Work request >>
No pictures go in the copy. Restate, word for word, each line from the one containing "(369, 264) = (487, 286): black" through the last line below.

------------------------------------------------

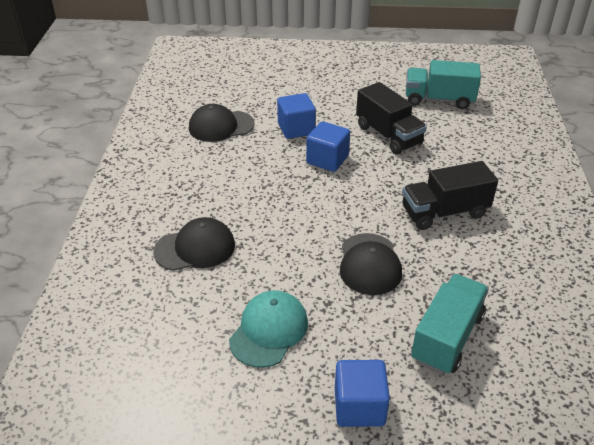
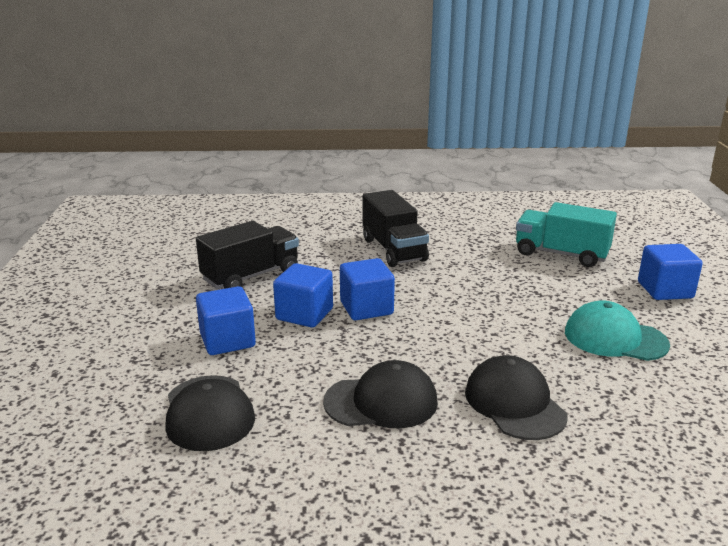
camera: 95 degrees left, 15 degrees down
(334, 189) = (366, 308): none -> blue cube
(369, 264) = (487, 286): black cap -> black cap (381, 402)
(439, 100) = (176, 246): turquoise truck -> none

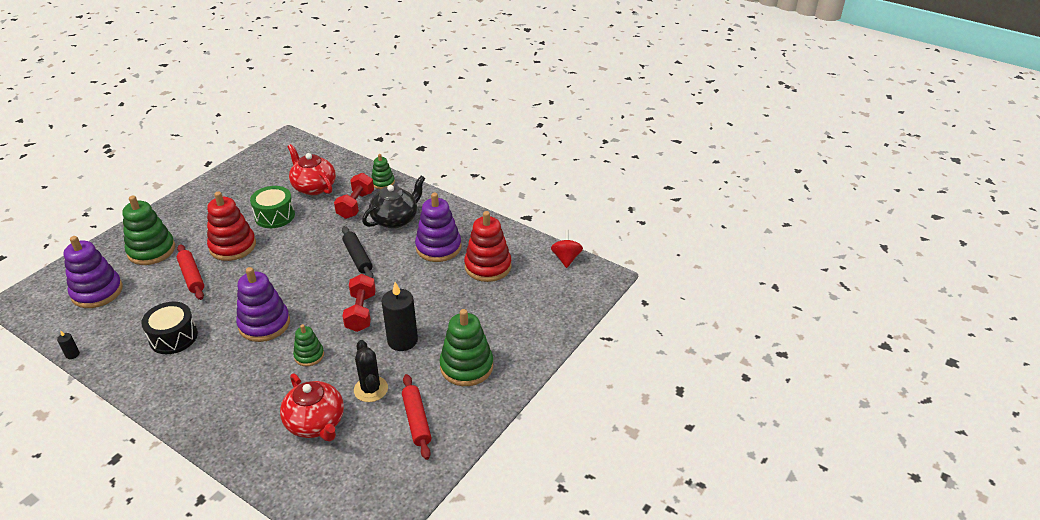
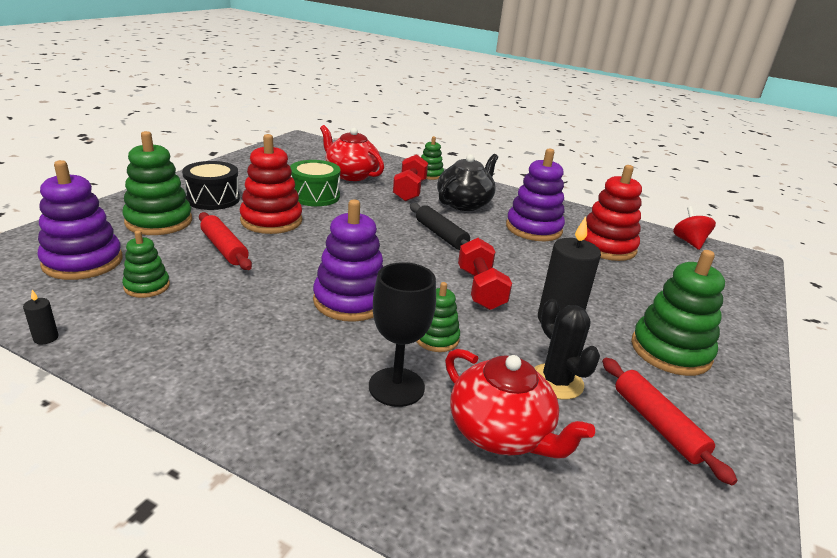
camera: 10 degrees left, 10 degrees down
(135, 313) = (147, 286): none -> green stacking toy
(173, 337) = (215, 315): black drum -> black drum (213, 199)
(268, 391) = (396, 387): none -> black goblet

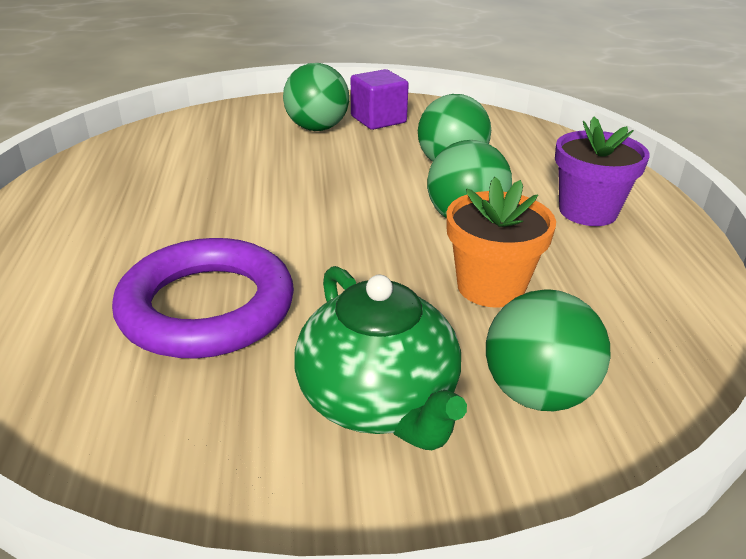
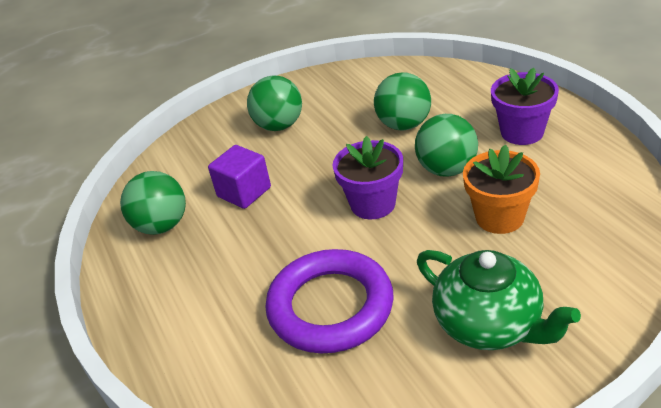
camera: 15 degrees left, 5 degrees up
(350, 224) = (373, 204): none -> purple flower pot
(378, 119) = (319, 100): purple cube -> purple cube (244, 192)
(537, 393) = (574, 280): green ball -> green ball (162, 226)

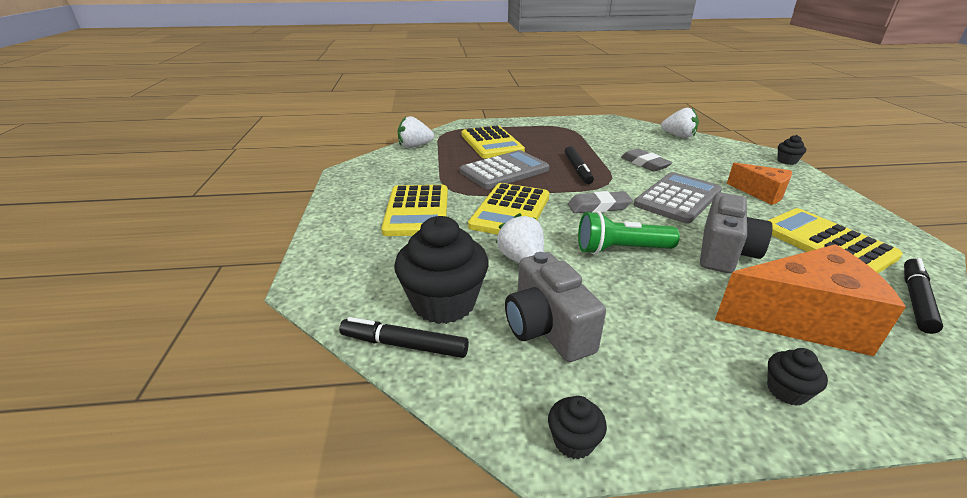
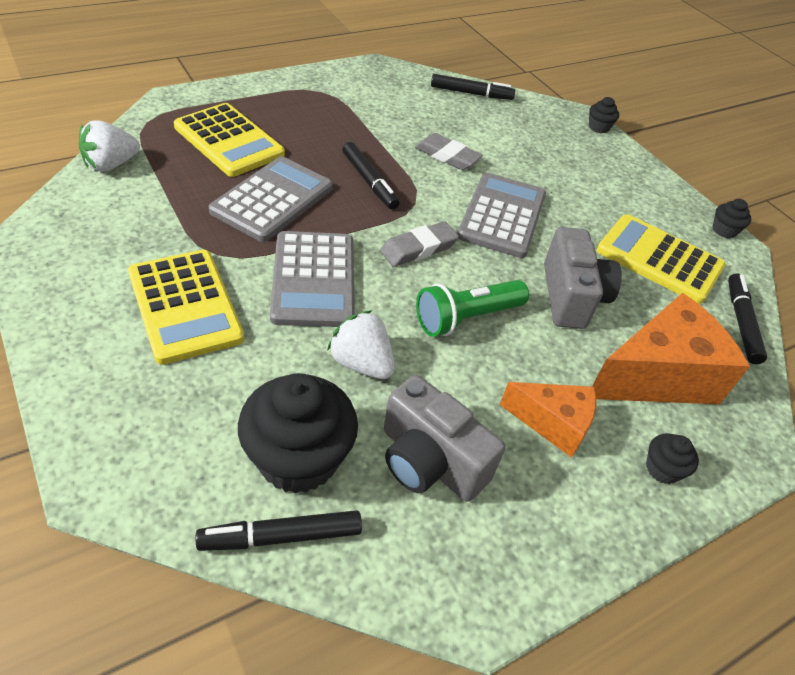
camera: 30 degrees left, 15 degrees up
(510, 211) = (313, 279): yellow calculator -> grey calculator
(573, 441) = (505, 594): black cupcake -> black cupcake (724, 230)
(678, 136) = (471, 93): white strawberry -> black marker
(761, 193) = (585, 190): orange cheese -> orange cheese (553, 424)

------------------------------------------------

Expected output >>
(369, 264) = (487, 286): black cap -> black cap (381, 402)
(439, 100) = (176, 246): turquoise truck -> none

camera: 10 degrees left, 10 degrees down
(135, 313) = (147, 286): none -> green stacking toy
(173, 337) = (215, 315): black drum -> black drum (213, 199)
(268, 391) = (396, 387): none -> black goblet

camera: 15 degrees left, 5 degrees up
(350, 224) = (373, 204): none -> purple flower pot
(378, 119) = (319, 100): purple cube -> purple cube (244, 192)
(537, 393) = (574, 280): green ball -> green ball (162, 226)

camera: 30 degrees left, 15 degrees up
(510, 211) = (313, 279): yellow calculator -> grey calculator
(573, 441) = (505, 594): black cupcake -> black cupcake (724, 230)
(678, 136) = (471, 93): white strawberry -> black marker
(761, 193) = (585, 190): orange cheese -> orange cheese (553, 424)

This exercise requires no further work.